The problem:
Copy the closing run of lines, from the one with "[(66,171),(69,159),(53,155),(50,165),(57,166),(57,169),(66,171)]" through the last line of the listing, exactly and without any pictures.

Supplied records:
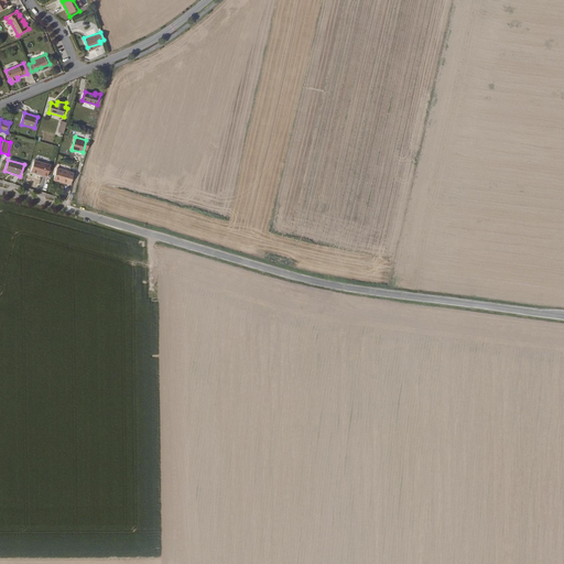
[(46,177),(51,165),(33,161),(30,172),(46,177)]
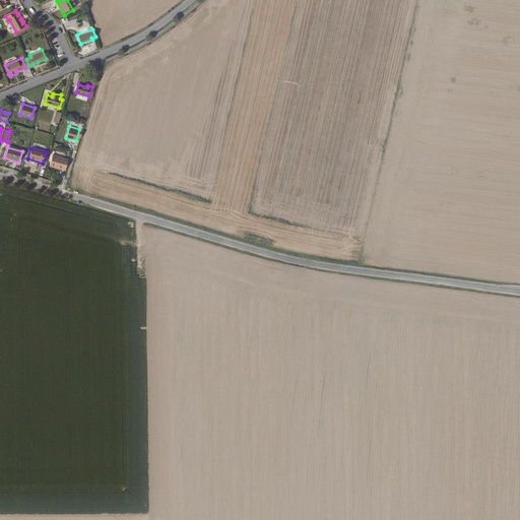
[(66,171),(69,159),(53,155),(50,165),(57,166),(57,169),(66,171)]
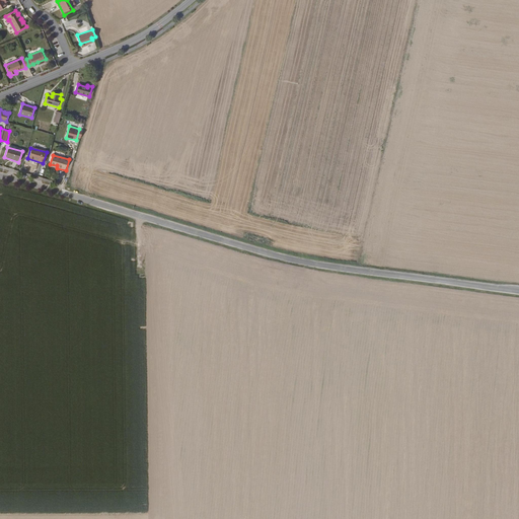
All buildings are outlined.
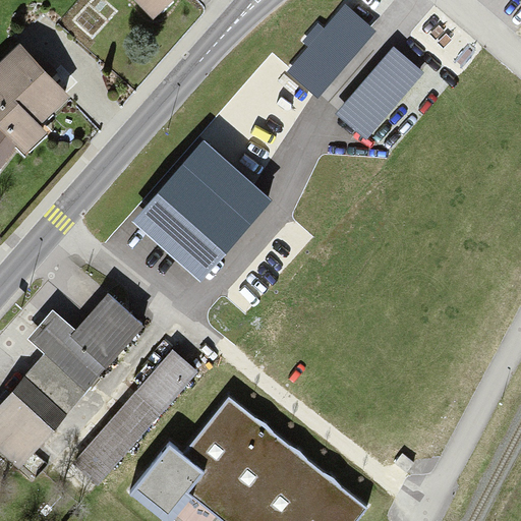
[(137,0),(165,24),(186,0),(137,0)]
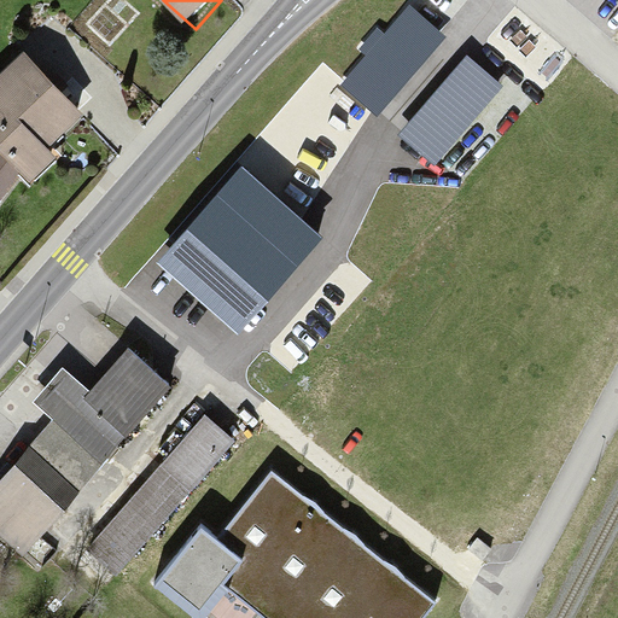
[(447,38),(409,5),(340,85),(378,116),(447,38)]
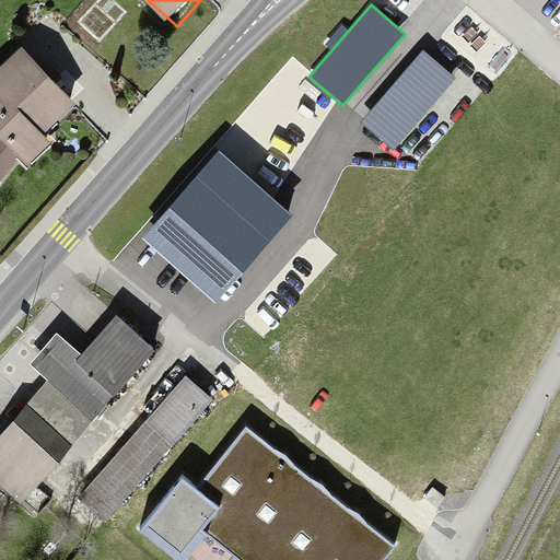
[(77,109),(9,48),(0,57),(0,136),(28,162),(77,109)]
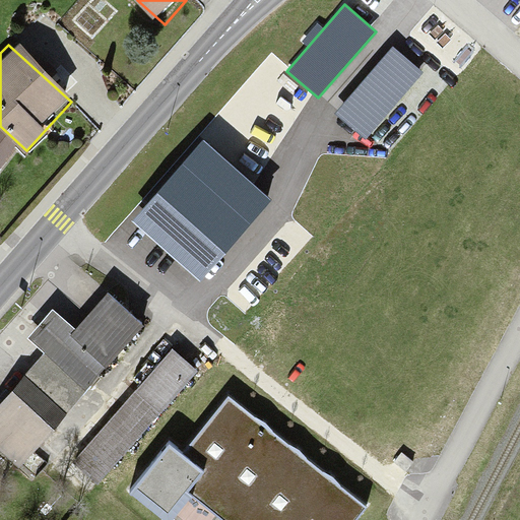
[(423,74),(392,47),(334,114),(365,140),(423,74)]
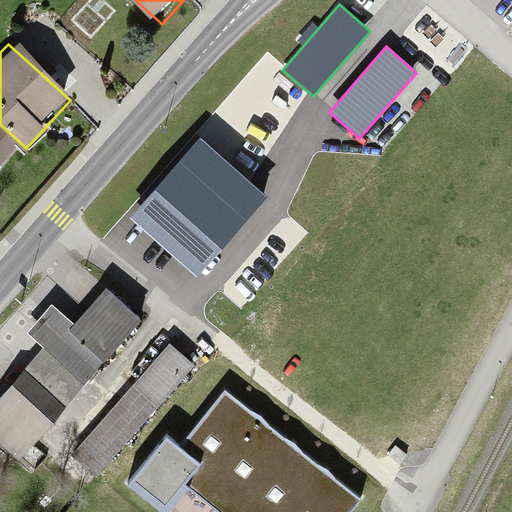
[(267,197),(201,139),(130,218),(196,277),(267,197)]
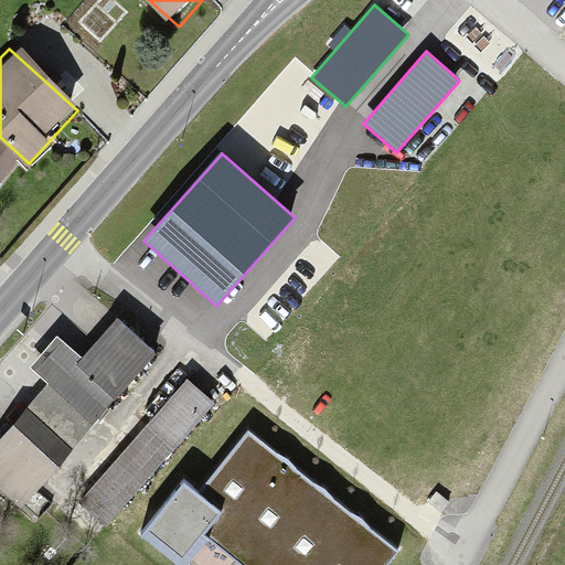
[(43,380),(19,408),(65,446),(146,350),(108,318),(77,354),(49,331),(22,362),(43,380)]
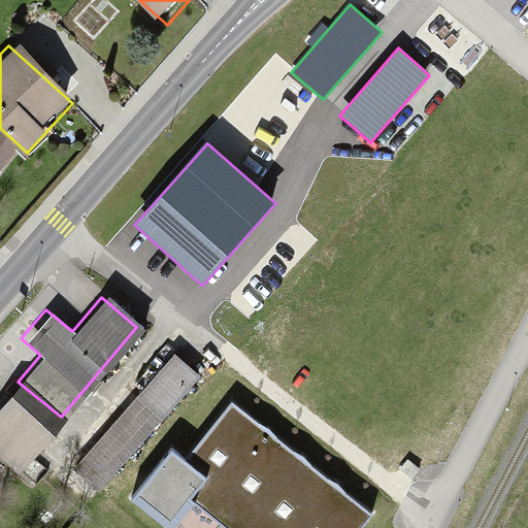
[(168,356),(70,460),(95,483),(193,378),(168,356)]
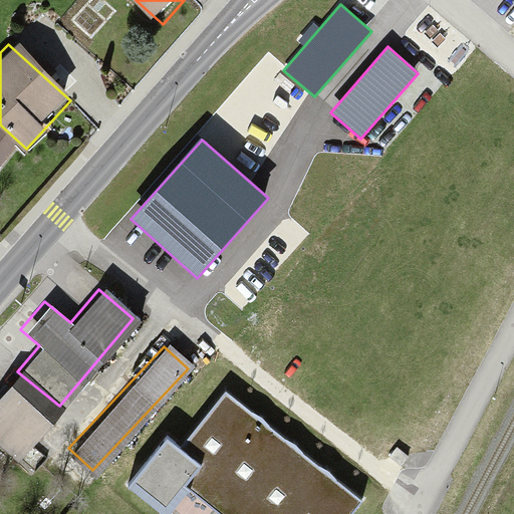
[(0,443),(16,457),(59,406),(17,371),(0,392),(0,443)]
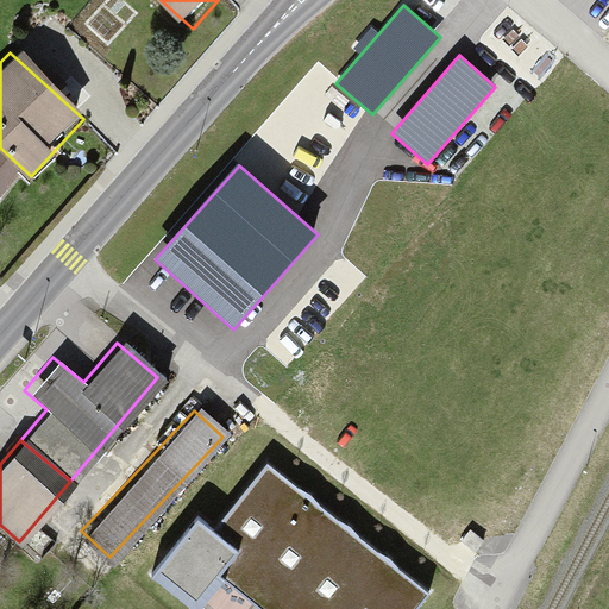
[(198,520),(158,570),(198,602),(219,575),(261,608),(413,608),(426,594),(268,468),(215,534),(198,520)]
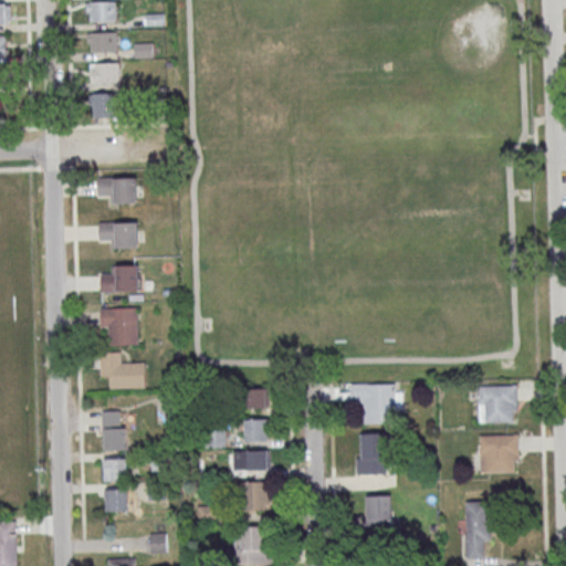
[(87,1),(117,0),(118,20),(91,21),(90,11),(87,11),(87,1)]
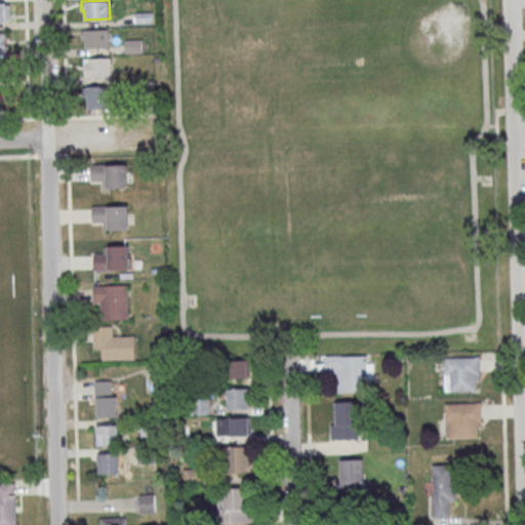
[(0,22),(11,23),(11,2),(0,2),(0,22)]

Written solution:
[(66,171),(69,159),(53,155),(50,165),(57,166),(57,169),(66,171)]
All buildings are outlined.
[(137,0),(165,24),(186,0),(137,0)]
[(447,38),(409,5),(340,85),(378,116),(447,38)]
[(77,109),(9,48),(0,57),(0,136),(28,162),(77,109)]
[(423,74),(392,47),(334,114),(365,140),(423,74)]
[(267,197),(201,139),(130,218),(196,277),(267,197)]
[(43,380),(19,408),(65,446),(146,350),(108,318),(77,354),(49,331),(22,362),(43,380)]
[(168,356),(70,460),(95,483),(193,378),(168,356)]
[(0,443),(16,457),(59,406),(17,371),(0,392),(0,443)]
[(198,520),(158,570),(198,602),(219,575),(261,608),(413,608),(426,594),(268,468),(215,534),(198,520)]
[(87,1),(117,0),(118,20),(91,21),(90,11),(87,11),(87,1)]
[(0,22),(11,23),(11,2),(0,2),(0,22)]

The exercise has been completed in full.